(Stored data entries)
Content starts

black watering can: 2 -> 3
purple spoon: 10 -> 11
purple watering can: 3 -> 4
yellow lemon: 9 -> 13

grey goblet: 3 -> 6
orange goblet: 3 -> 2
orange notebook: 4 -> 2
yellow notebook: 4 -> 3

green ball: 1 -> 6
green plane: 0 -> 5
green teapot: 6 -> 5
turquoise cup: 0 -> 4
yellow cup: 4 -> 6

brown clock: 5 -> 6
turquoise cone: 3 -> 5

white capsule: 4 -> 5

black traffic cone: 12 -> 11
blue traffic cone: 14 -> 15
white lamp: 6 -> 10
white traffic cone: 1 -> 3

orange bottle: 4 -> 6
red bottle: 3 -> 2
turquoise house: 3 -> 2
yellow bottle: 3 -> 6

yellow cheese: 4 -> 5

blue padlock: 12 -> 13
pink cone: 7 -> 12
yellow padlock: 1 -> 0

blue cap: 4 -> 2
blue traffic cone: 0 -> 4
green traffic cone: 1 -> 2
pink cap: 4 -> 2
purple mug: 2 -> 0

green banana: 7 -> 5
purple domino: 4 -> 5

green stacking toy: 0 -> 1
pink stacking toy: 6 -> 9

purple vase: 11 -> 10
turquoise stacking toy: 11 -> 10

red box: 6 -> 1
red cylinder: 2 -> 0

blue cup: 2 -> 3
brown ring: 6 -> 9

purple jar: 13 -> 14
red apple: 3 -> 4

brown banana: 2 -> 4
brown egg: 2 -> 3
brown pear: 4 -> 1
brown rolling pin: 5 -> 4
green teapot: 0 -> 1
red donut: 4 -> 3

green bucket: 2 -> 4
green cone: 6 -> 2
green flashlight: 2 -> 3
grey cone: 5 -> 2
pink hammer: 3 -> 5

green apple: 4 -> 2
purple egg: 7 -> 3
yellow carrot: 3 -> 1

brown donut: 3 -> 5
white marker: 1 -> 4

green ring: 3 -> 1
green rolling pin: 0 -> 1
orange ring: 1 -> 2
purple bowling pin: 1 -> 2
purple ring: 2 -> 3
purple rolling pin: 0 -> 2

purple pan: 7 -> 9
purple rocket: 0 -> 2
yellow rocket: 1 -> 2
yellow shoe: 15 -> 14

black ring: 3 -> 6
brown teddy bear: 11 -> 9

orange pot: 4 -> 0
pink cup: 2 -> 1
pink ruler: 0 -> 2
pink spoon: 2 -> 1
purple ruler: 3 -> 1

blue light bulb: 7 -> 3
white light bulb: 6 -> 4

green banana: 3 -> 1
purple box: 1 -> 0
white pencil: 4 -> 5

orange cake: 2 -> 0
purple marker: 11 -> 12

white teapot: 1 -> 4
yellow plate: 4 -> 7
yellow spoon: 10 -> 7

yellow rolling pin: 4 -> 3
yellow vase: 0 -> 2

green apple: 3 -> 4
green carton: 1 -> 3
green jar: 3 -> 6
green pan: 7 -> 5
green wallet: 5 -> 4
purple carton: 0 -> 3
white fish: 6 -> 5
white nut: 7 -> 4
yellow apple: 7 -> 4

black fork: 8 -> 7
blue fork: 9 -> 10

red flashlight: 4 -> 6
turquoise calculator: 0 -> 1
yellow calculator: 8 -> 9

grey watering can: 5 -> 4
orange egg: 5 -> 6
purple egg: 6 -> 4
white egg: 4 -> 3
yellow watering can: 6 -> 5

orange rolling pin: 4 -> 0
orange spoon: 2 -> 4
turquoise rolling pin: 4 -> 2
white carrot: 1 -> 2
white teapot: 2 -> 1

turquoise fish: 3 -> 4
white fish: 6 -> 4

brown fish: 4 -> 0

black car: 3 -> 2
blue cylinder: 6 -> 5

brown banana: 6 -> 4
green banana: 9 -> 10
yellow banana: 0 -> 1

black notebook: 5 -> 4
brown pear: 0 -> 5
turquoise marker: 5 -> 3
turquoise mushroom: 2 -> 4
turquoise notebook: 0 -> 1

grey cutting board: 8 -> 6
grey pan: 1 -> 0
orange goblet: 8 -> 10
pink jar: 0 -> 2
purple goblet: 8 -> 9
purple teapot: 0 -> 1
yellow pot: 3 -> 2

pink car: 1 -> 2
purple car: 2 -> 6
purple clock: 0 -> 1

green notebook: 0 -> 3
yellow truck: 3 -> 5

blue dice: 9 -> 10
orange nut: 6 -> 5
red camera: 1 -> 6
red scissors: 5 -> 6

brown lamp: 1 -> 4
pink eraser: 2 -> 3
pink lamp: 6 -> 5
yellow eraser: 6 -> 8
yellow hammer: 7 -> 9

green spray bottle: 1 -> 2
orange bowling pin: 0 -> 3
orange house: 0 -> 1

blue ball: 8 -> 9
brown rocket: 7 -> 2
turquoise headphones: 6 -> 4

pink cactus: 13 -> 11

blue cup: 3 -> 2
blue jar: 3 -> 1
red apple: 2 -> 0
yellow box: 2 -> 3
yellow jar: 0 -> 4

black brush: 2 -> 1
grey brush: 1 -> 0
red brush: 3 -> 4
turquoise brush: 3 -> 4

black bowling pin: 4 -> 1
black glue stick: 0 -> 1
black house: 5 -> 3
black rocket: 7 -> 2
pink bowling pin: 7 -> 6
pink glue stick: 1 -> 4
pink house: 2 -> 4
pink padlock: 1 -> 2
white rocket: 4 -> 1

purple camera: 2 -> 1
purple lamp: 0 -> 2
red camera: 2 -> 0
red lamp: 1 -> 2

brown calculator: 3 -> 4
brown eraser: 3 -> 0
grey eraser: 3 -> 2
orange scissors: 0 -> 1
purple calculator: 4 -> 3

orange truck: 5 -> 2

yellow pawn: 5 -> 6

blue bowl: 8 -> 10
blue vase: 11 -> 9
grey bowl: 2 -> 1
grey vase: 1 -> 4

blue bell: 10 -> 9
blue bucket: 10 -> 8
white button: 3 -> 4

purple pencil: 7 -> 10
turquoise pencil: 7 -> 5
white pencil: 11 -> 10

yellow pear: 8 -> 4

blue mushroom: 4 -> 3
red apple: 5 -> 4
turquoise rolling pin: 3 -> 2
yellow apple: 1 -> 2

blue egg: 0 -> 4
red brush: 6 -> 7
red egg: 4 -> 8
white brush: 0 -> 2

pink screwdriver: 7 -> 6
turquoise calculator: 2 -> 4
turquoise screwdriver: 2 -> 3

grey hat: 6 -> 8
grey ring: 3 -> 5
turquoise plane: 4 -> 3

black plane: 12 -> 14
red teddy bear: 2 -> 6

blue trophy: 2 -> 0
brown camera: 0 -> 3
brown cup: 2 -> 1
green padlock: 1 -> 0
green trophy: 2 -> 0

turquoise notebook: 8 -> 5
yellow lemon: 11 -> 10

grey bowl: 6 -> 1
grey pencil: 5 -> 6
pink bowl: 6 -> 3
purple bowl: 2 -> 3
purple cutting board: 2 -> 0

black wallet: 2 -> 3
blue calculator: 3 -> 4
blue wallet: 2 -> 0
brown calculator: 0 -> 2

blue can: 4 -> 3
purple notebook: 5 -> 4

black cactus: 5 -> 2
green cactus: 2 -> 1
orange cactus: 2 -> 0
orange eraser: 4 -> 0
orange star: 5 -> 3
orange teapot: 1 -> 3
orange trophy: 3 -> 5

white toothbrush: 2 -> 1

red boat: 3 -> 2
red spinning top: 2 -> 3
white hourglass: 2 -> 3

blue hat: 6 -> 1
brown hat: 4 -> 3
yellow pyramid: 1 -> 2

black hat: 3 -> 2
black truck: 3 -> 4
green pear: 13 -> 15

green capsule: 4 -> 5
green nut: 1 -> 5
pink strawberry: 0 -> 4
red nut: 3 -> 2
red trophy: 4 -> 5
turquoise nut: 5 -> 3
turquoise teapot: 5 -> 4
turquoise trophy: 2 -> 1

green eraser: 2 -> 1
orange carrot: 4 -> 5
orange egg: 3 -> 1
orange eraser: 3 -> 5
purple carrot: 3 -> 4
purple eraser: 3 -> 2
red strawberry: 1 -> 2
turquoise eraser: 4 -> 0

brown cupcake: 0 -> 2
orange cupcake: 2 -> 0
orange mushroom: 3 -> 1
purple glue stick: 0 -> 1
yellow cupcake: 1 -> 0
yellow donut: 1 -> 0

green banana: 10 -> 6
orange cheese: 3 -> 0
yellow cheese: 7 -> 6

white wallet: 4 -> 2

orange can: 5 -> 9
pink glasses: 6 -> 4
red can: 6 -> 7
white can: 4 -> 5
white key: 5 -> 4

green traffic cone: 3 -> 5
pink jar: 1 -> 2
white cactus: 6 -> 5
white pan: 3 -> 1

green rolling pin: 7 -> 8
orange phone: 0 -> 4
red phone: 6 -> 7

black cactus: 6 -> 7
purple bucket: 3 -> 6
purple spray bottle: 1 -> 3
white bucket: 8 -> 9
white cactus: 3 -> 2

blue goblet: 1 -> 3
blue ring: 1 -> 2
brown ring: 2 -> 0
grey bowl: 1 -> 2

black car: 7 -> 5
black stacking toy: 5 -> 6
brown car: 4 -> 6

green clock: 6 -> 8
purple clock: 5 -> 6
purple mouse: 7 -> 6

Content ends

_Task instructions_.
Above are the entries. Quote exactly the lines from the one bearing "purple egg: 6 -> 4" through the one bearing "green banana: 9 -> 10".

_Reply_.
purple egg: 6 -> 4
white egg: 4 -> 3
yellow watering can: 6 -> 5

orange rolling pin: 4 -> 0
orange spoon: 2 -> 4
turquoise rolling pin: 4 -> 2
white carrot: 1 -> 2
white teapot: 2 -> 1

turquoise fish: 3 -> 4
white fish: 6 -> 4

brown fish: 4 -> 0

black car: 3 -> 2
blue cylinder: 6 -> 5

brown banana: 6 -> 4
green banana: 9 -> 10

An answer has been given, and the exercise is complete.